** START Available data **
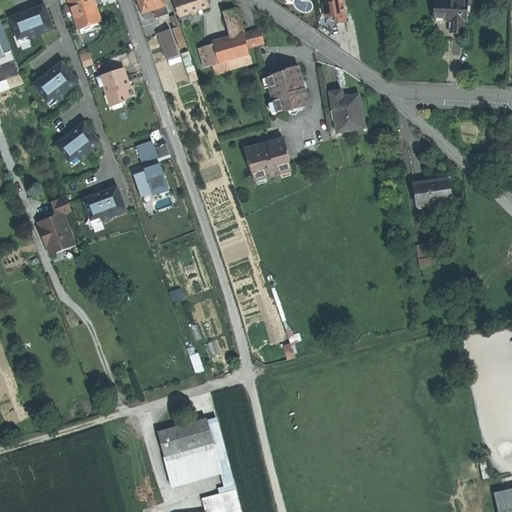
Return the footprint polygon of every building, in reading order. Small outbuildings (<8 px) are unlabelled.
[(92,0),(69,0),(79,30),(101,22),(95,7),(92,0)] [(137,0),(144,19),(163,13),(161,6),(165,5),(163,0),(137,0)] [(174,0),(179,15),(207,5),(205,0),(174,0)] [(320,3),(322,17),(332,16),(332,18),(336,18),(340,18),(338,0),(321,0),(322,3),(320,3)] [(458,0),(434,0),(434,19),(451,19),(450,32),(453,32),(462,33),(464,33),(465,20),(468,20),(468,0),(458,0)] [(24,15),(11,20),(18,38),(28,37),(30,42),(41,38),(41,36),(55,31),(49,14),(46,7),(32,12),(31,10),(23,13),(24,15)] [(223,11),(231,39),(243,35),(244,35),(244,33),(236,7),(223,11)] [(101,22),(79,30),(82,36),(103,28),(101,22)] [(186,46),(179,26),(172,28),(179,48),(186,46)] [(178,54),(170,29),(158,33),(167,57),(178,54)] [(254,46),(263,44),(259,29),(244,33),(244,35),(243,35),(247,48),(254,46)] [(224,61),(249,54),(247,48),(243,35),(231,39),(212,44),(218,63),(224,61)] [(18,38),(20,45),(30,42),(28,37),(18,38)] [(211,65),(218,63),(212,44),(198,48),(203,67),(211,65)] [(178,54),(167,57),(169,64),(180,61),(178,54)] [(249,54),(224,61),(226,69),(251,62),(249,54)] [(218,63),(211,65),(214,73),(226,69),(224,61),(218,63)] [(34,86),(46,102),(56,98),(59,102),(68,94),(67,94),(79,84),(71,73),(63,63),(51,73),(50,71),(44,76),(45,78),(34,86)] [(308,105),(297,66),(286,69),(276,71),(277,73),(268,76),(271,88),(269,89),(272,100),(274,100),(277,111),(286,108),(287,110),(308,105)] [(123,70),(101,78),(105,87),(108,96),(111,94),(115,104),(125,100),(130,99),(126,88),(129,87),(126,79),(123,70)] [(126,88),(130,99),(136,97),(132,86),(129,87),(126,88)] [(363,126),(358,97),(350,98),(342,99),(341,90),(330,92),(333,110),(337,109),(341,130),(363,126)] [(111,94),(108,96),(112,108),(126,103),(125,100),(115,104),(111,94)] [(56,98),(46,102),(51,109),(59,102),(56,98)] [(93,133),(86,124),(74,133),(72,131),(66,137),(67,138),(56,147),(68,162),(78,158),(81,163),(90,155),(90,154),(102,144),(93,133)] [(266,141),(243,148),(249,169),(250,169),(253,179),(262,176),(263,178),(279,173),(278,172),(290,169),(287,158),(289,158),(283,137),(266,141)] [(152,140),(136,145),(141,163),(157,157),(152,140)] [(78,158),(68,162),(73,169),(81,163),(78,158)] [(138,199),(167,191),(159,164),(130,172),(138,199)] [(431,180),(414,183),(417,205),(451,200),(448,178),(431,180)] [(84,201),(91,219),(101,218),(103,224),(114,219),(113,218),(128,212),(123,200),(118,188),(104,193),(103,191),(96,194),(96,196),(84,201)] [(53,204),(58,218),(65,216),(73,213),(68,198),(53,204)] [(65,216),(58,218),(49,221),(39,225),(50,255),(76,245),(65,216)] [(101,218),(91,219),(94,227),(103,224),(101,218)] [(417,259),(431,257),(428,243),(414,245),(417,259)] [(417,259),(418,266),(436,263),(434,256),(431,257),(417,259)] [(283,346),(287,359),(293,357),(289,344),(283,346)] [(203,447),(215,444),(208,420),(159,434),(166,458),(203,447)] [(166,458),(159,434),(148,437),(155,461),(166,458)] [(223,472),(215,444),(203,447),(210,475),(223,472)] [(203,447),(166,458),(174,487),(210,475),(203,447)] [(219,488),(220,494),(235,490),(236,490),(235,484),(219,488)] [(220,494),(202,499),(205,511),(241,511),(235,490),(220,494)] [(511,511),(511,490),(495,494),(498,511),(511,511)]
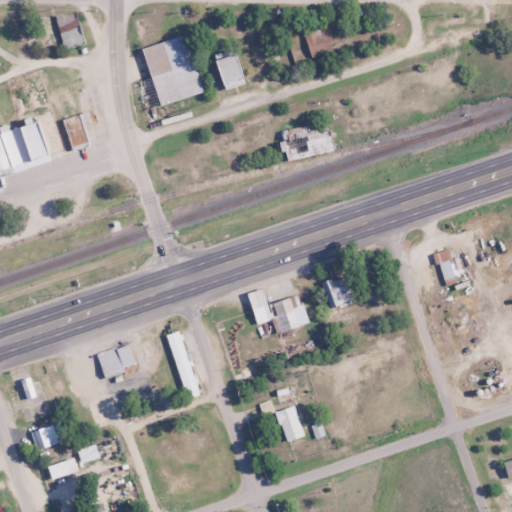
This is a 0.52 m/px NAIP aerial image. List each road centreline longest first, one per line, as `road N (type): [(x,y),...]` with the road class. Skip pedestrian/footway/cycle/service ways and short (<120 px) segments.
road 1 (residential): [(0,200),(114,161),(152,134),(419,52),(494,18),(497,0)]
road 2 (trunk): [(0,342),(511,168)]
road 3 (residential): [(204,511),(511,408)]
road 4 (residential): [(485,511),(390,212)]
road 5 (secondary): [(180,282),(122,111),(115,0)]
road 6 (residential): [(263,511),(180,282)]
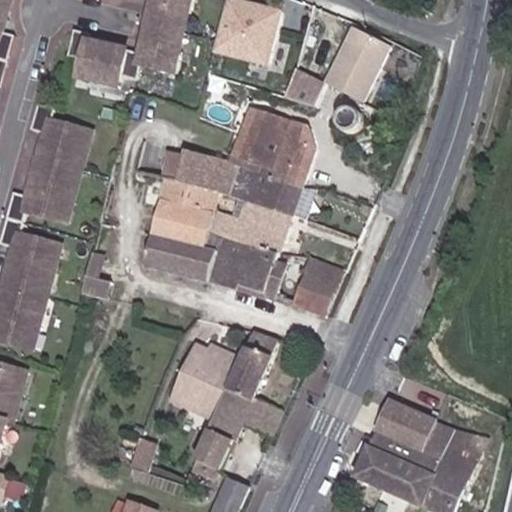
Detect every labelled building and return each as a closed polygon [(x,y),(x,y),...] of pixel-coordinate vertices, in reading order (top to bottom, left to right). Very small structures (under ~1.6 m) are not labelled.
[(13,0),(0,0),(0,42),(2,43),(0,51),(0,54),(13,58),(19,32),(6,29),(13,0)] [(162,0),(158,24),(181,30),(187,8),(194,10),(196,0),(162,0)] [(257,0),(232,0),(219,51),(275,66),(290,9),(257,0)] [(187,8),(181,30),(188,32),(194,10),(187,8)] [(152,52),(134,48),(129,72),(143,76),(147,63),(179,69),(183,53),(176,52),(181,30),(158,24),(152,52)] [(391,46),(351,26),(322,82),(363,105),(391,46)] [(95,40),(96,32),(82,30),(76,54),(91,58),(88,74),(102,77),(103,72),(127,77),(129,72),(134,48),(95,40)] [(188,32),(181,30),(176,52),(183,53),(188,32)] [(13,58),(0,54),(0,77),(8,80),(13,58)] [(103,72),(102,77),(125,83),(127,77),(103,72)] [(55,116),(57,103),(43,99),(36,125),(50,129),(44,154),(75,162),(79,147),(89,151),(95,127),(55,116)] [(304,187),(305,183),(318,153),(309,134),(254,112),(236,156),(247,161),(304,187)] [(343,133),(344,139),(345,142),(348,144),(352,145),(359,144),(362,141),(365,135),(363,129),(358,125),(354,123),(348,125),(344,128),(343,133)] [(86,165),(89,151),(79,147),(75,162),(86,165)] [(177,183),(186,152),(172,149),(164,179),(167,180),(177,183)] [(177,183),(218,193),(221,194),(229,163),(186,152),(177,183)] [(68,190),(75,162),(44,154),(39,176),(33,193),(20,189),(13,212),(27,217),(30,205),(72,216),(78,192),(68,190)] [(274,215),(290,220),(304,187),(247,161),(244,169),(237,165),(225,195),(246,206),(274,215)] [(78,192),(86,165),(75,162),(68,190),(78,192)] [(167,180),(162,200),(213,214),(218,193),(177,183),(167,180)] [(213,214),(162,200),(153,237),(203,251),(213,214)] [(246,206),(231,241),(275,253),(288,224),(272,219),(274,215),(246,206)] [(11,281),(43,289),(51,262),(59,264),(66,238),(25,226),(27,217),(13,212),(8,231),(23,235),(11,281)] [(288,224),(290,220),(274,215),(272,219),(288,224)] [(203,251),(153,237),(145,267),(208,284),(217,255),(203,251)] [(266,297),(280,302),(291,306),(300,278),(297,276),(299,270),(272,261),(275,253),(231,241),(224,239),(211,285),(238,293),(240,288),(266,297)] [(101,280),(106,260),(90,256),(85,276),(101,280)] [(326,318),(345,275),(302,261),(299,270),(297,276),(300,278),(291,306),(326,318)] [(43,289),(52,292),(59,264),(51,262),(43,289)] [(109,300),(113,283),(101,280),(85,276),(80,292),(109,300)] [(0,419),(10,422),(17,395),(25,397),(33,367),(0,357),(0,336),(39,346),(46,317),(37,314),(43,289),(11,281),(4,306),(0,323),(0,419)] [(264,302),(266,297),(240,288),(238,293),(264,302)] [(37,314),(46,317),(52,292),(43,289),(37,314)] [(213,424),(185,485),(193,489),(196,483),(208,488),(214,474),(220,475),(242,428),(255,401),(270,368),(277,346),(254,337),(241,365),(213,424)] [(169,405),(213,424),(241,365),(226,358),(224,364),(207,356),(194,350),(169,405)] [(210,350),(207,356),(224,364),(226,358),(210,350)] [(10,422),(15,424),(18,424),(25,397),(17,395),(10,422)] [(255,401),(242,428),(271,441),(283,414),(255,401)] [(428,455),(442,423),(397,403),(382,436),(428,455)] [(0,465),(5,466),(10,446),(4,444),(10,422),(0,419),(0,465)] [(4,444),(10,446),(15,424),(10,422),(4,444)] [(484,435),(442,423),(428,455),(452,464),(427,508),(436,511),(458,511),(467,494),(484,435)] [(428,455),(382,436),(363,479),(427,508),(452,464),(428,455)] [(139,442),(129,470),(136,472),(146,475),(155,448),(139,442)] [(0,500),(9,503),(14,481),(0,477),(0,500)] [(215,511),(238,511),(248,492),(229,484),(215,511)] [(127,511),(166,511),(167,510),(134,496),(127,511)]
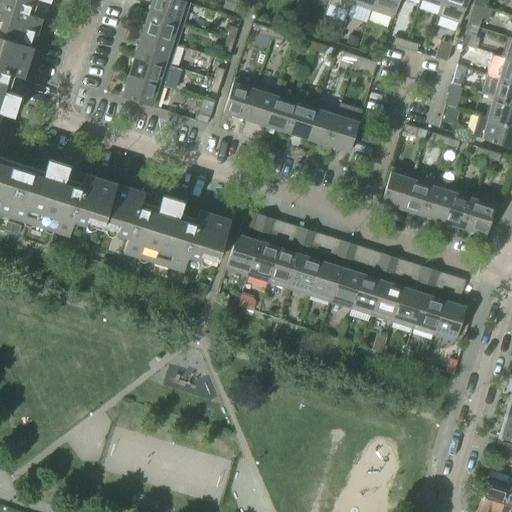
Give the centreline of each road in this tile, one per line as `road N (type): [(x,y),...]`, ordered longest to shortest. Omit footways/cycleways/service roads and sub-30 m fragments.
road 1 (residential): [(511,278),(361,228),(344,210),(87,131),(62,115),(62,89),(91,0)]
road 2 (residential): [(448,511),(511,286)]
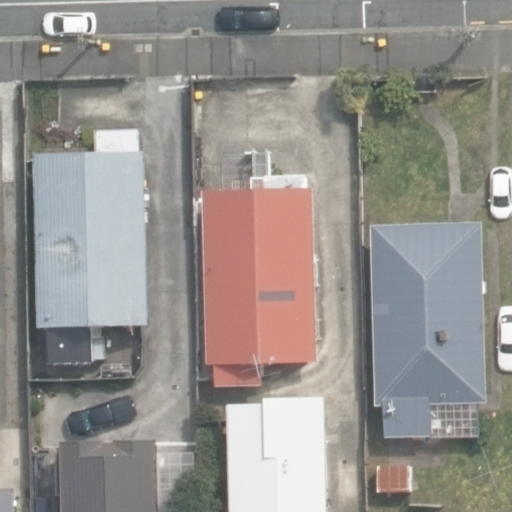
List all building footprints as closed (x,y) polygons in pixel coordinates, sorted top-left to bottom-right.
[(53,325),(53,364),(96,364),(96,325),(149,327),(148,150),(142,150),(142,129),(101,129),(101,149),(43,150),(44,325),(53,325)] [(198,187),(214,186),(213,162),(197,163),(198,187)] [(313,188),(312,176),(260,177),(260,191),(207,192),(210,364),(221,364),(221,386),(266,386),(266,365),(320,365),(318,188),(313,188)] [(392,403),(393,437),(432,436),(431,402),(490,401),(486,220),(379,222),(383,403),(392,403)] [(334,511),(333,398),(275,399),(275,405),(236,405),(237,511),(334,511)] [(164,511),(164,439),(122,440),(122,445),(62,445),(62,511),(164,511)] [(380,492),(414,492),(415,464),(380,464),(380,492)] [(0,511),(19,511),(19,485),(0,484),(0,511)]
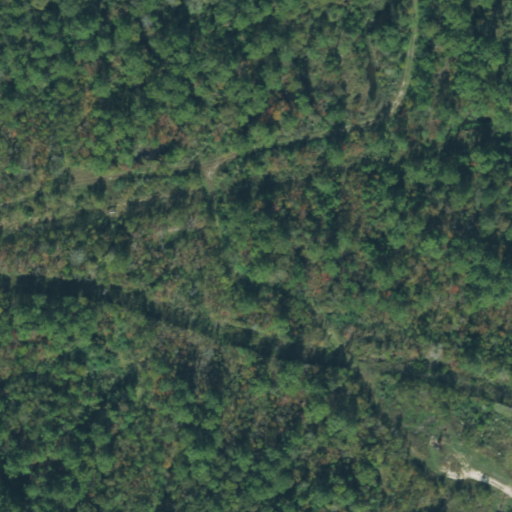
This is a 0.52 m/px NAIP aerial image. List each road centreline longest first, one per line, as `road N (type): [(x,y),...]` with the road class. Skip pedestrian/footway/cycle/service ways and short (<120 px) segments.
road 1 (residential): [(511,489),(415,455),(322,317),(225,261),(206,171)]
road 2 (residential): [(396,0),(401,45),(371,80),(206,171),(58,165)]
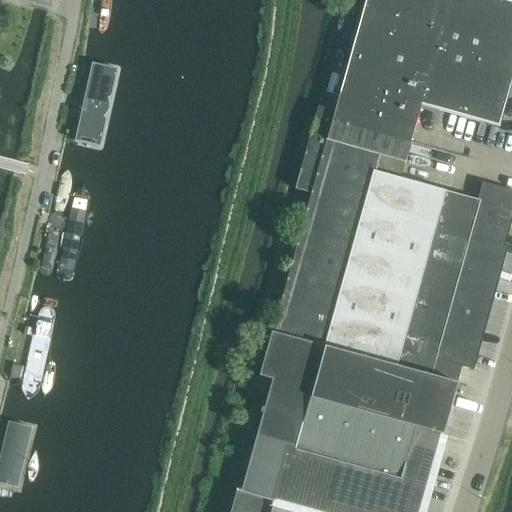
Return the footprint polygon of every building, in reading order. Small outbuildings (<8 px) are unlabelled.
[(365,0),(334,111),(331,121),(410,143),(420,105),(498,127),(511,77),(511,4),(496,0),(365,0)] [(75,145),(103,151),(119,72),(92,67),(75,145)] [(331,121),(334,111),(317,106),(294,189),(310,194),(271,333),(324,347),(447,382),(452,365),(468,369),(511,212),(511,190),(481,181),(476,200),(399,179),(410,143),(331,121)] [(59,188),(38,289),(55,292),(74,296),(94,195),(59,188)] [(17,387),(35,391),(57,308),(39,303),(17,387)] [(324,347),(271,333),(260,376),(272,380),(241,492),(237,491),(230,511),(270,511),(273,503),(306,511),(420,511),(456,383),(447,382),(324,347)] [(0,488),(18,493),(34,431),(8,425),(0,457),(0,488)]
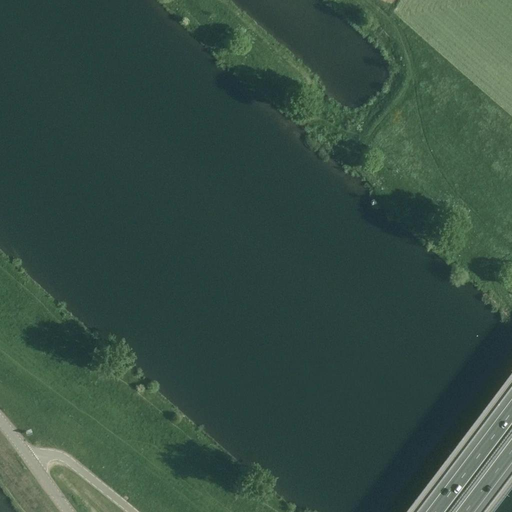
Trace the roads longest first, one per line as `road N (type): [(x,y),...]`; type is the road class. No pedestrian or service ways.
road 1 (unclassified): [(511,375),(408,511)]
road 2 (motorway): [(511,407),(433,511)]
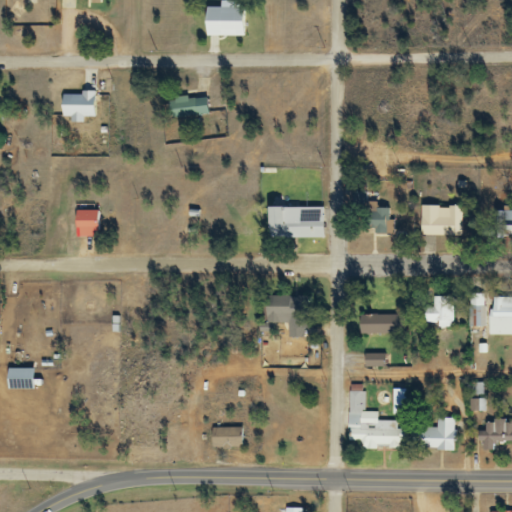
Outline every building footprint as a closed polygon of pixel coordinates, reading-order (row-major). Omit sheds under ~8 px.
[(75,0),(61,0),(62,8),(75,8),(75,0)] [(75,37),(62,37),(62,49),(75,49),(75,37)] [(75,123),(90,123),(90,118),(101,118),(101,93),(67,93),(67,118),(75,118),(75,123)] [(213,116),(212,98),(173,99),(174,118),(213,116)] [(371,209),(372,192),(357,191),(356,232),(392,233),(393,209),(371,209)] [(465,237),(465,207),(426,206),(425,237),(465,237)] [(329,208),(277,208),(277,239),(329,239),(329,208)] [(104,211),(82,211),(82,237),(104,237),(104,211)] [(487,239),(511,237),(511,212),(504,213),(504,226),(487,227),(487,239)] [(472,329),(488,329),(488,295),(472,295),(472,329)] [(511,296),(495,296),(495,336),(511,335),(511,296)] [(310,321),(310,297),(272,297),(272,321),(310,321)] [(458,328),(457,297),(436,298),(437,328),(458,328)] [(366,335),(411,335),(411,315),(366,315),(366,335)] [(391,368),(391,354),(371,354),(371,368),(391,368)] [(41,369),(14,369),(14,390),(41,390),(41,369)] [(412,390),(400,390),(400,415),(412,415),(412,390)] [(365,449),(410,449),(410,429),(402,429),(402,421),(382,421),(382,412),(368,412),(368,391),(353,391),(353,442),(365,442),(365,449)] [(499,451),(499,442),(511,441),(511,424),(483,424),(483,450),(499,451)] [(460,450),(460,426),(418,426),(418,450),(460,450)] [(248,449),(248,429),(217,429),(217,449),(248,449)]
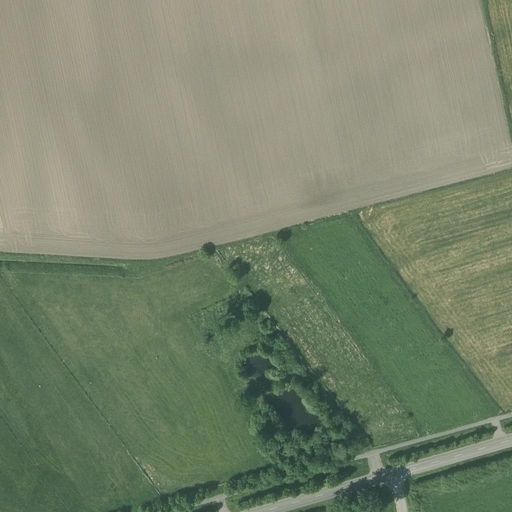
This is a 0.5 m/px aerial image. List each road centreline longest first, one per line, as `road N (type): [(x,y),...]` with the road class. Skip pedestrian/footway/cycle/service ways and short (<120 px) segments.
** END Available data **
• Task to complete: Reproduce verbatim the part of the entries that opens with the line containing "Give the centreline" and closes with the line containing "road 2 (residential): [(448,511),(511,286)]", including both of those lines.

• Answer to the task:
Give the centreline of each road in this tile, one per line as `road N (type): [(x,y),...]`, ordered longest to shortest. Omit footways/cycleways/service roads and sub-30 m fragments.
road 1 (residential): [(511,278),(361,228),(344,210),(87,131),(62,115),(62,89),(91,0)]
road 2 (residential): [(448,511),(511,286)]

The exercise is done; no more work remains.